START Materials provided

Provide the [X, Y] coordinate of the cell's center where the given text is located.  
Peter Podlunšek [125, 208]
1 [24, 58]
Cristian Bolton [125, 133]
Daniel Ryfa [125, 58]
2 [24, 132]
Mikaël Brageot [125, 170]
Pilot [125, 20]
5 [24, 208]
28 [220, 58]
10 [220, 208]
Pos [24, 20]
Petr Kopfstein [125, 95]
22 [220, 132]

END Materials provided

▶ [Required task]:
Extract each line of the records above that contains the string "text".

▶ [Task result]:
Provide the [X, Y] coordinate of the cell's center where the given text is located.  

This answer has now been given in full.